- **TASK ITEM**: Copy, without any change, the lines from the one that holds "orange rectangle at" through the final line of the material below.

- **MATERIAL SHOWN**:
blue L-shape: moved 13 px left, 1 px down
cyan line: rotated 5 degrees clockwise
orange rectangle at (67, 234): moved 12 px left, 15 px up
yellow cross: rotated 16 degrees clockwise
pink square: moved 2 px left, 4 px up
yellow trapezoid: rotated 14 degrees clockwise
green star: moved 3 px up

- **OUTPUT FOR THIS TASK**:
orange rectangle at (67, 234): moved 12 px left, 15 px up
yellow cross: rotated 16 degrees clockwise
pink square: moved 2 px left, 4 px up
yellow trapezoid: rotated 14 degrees clockwise
green star: moved 3 px up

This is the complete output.